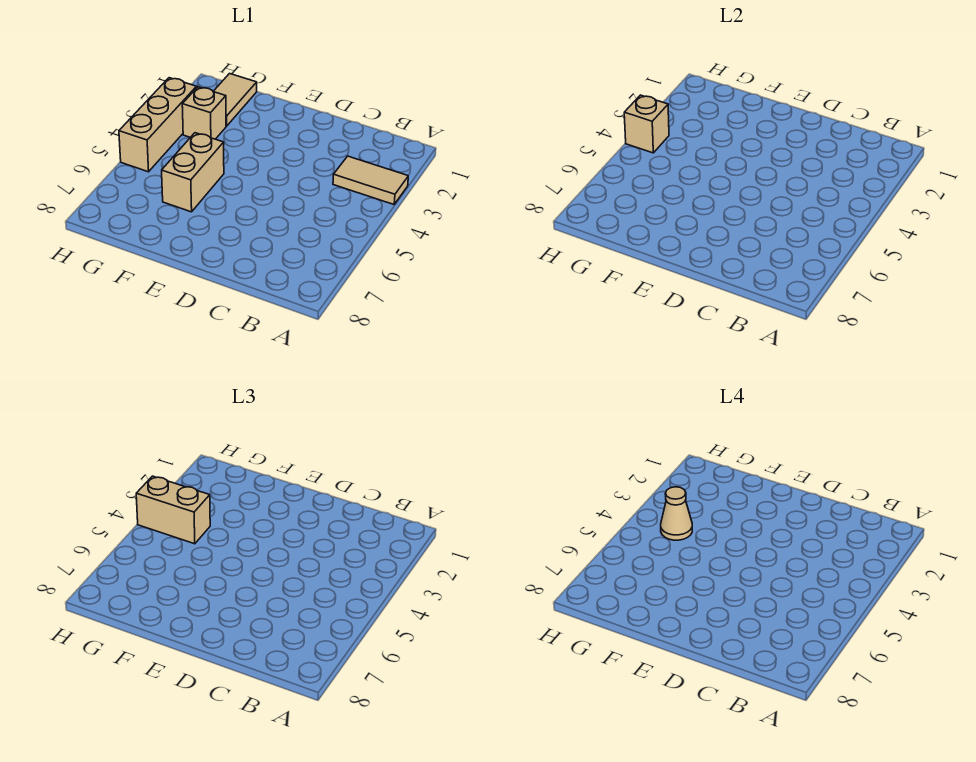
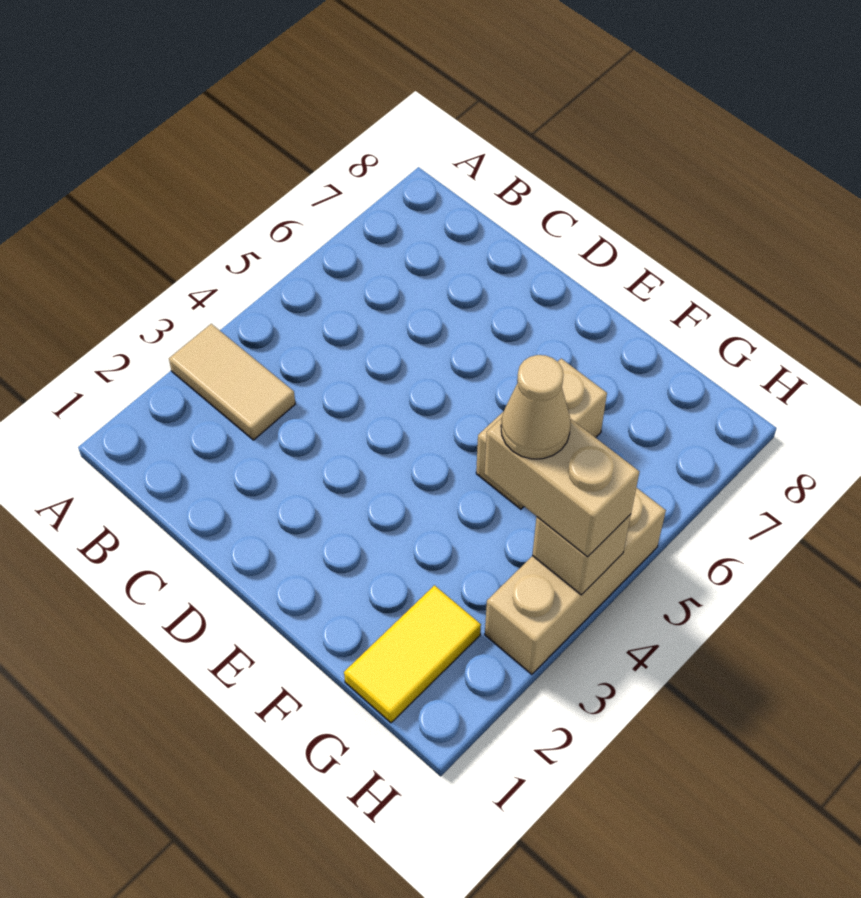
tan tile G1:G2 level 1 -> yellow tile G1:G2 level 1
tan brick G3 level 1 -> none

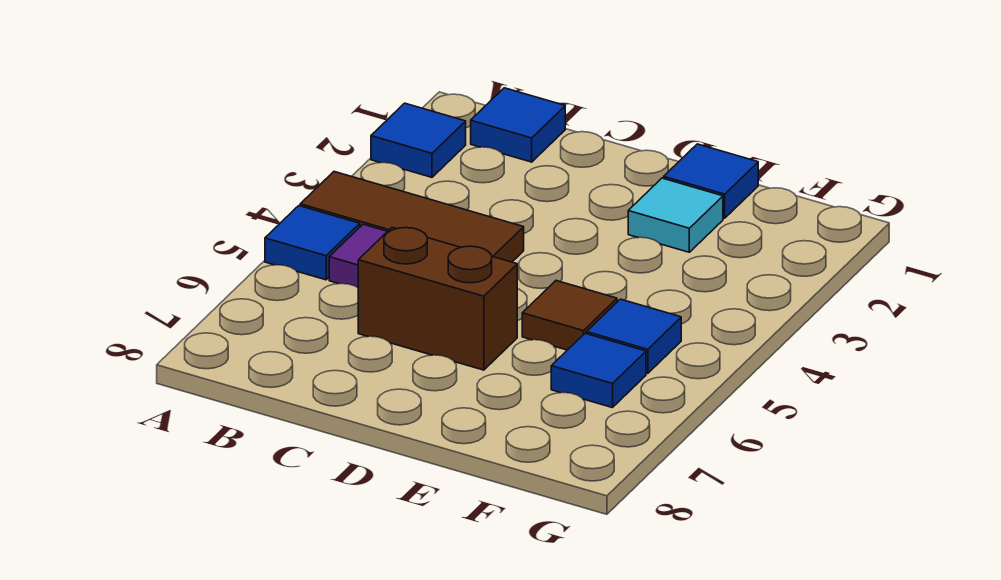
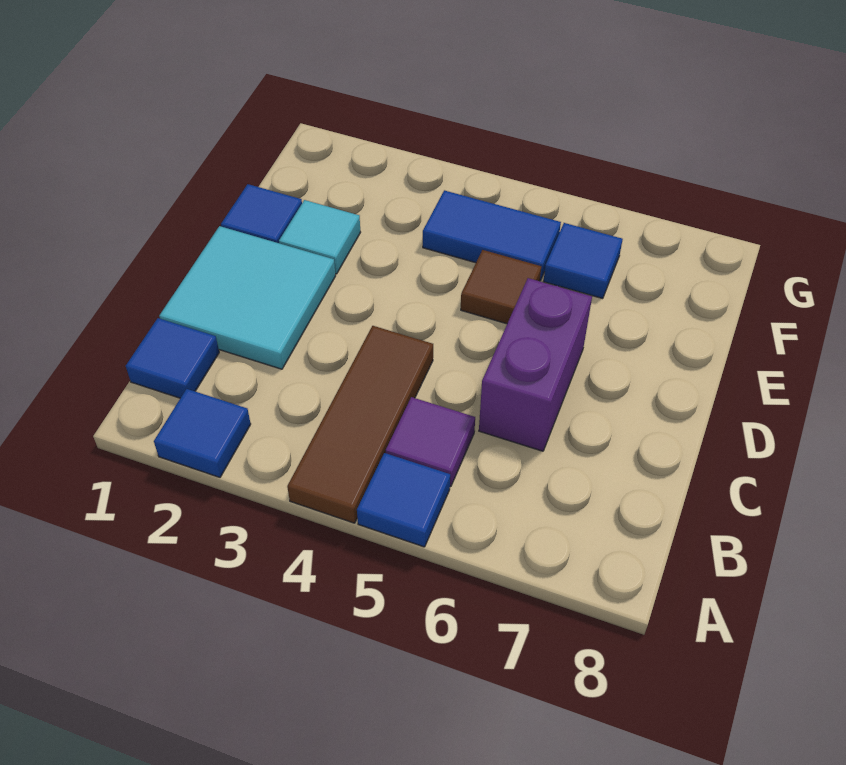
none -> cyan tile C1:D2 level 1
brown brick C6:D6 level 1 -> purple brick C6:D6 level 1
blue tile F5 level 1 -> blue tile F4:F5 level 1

__________________________________________________

### YOUR OBJECTIVE
Repeat the entries above exactly as written, but not their pictures.

### RESPONSE AREA
tan tile G1:G2 level 1 -> yellow tile G1:G2 level 1
tan brick G3 level 1 -> none

none -> cyan tile C1:D2 level 1
brown brick C6:D6 level 1 -> purple brick C6:D6 level 1
blue tile F5 level 1 -> blue tile F4:F5 level 1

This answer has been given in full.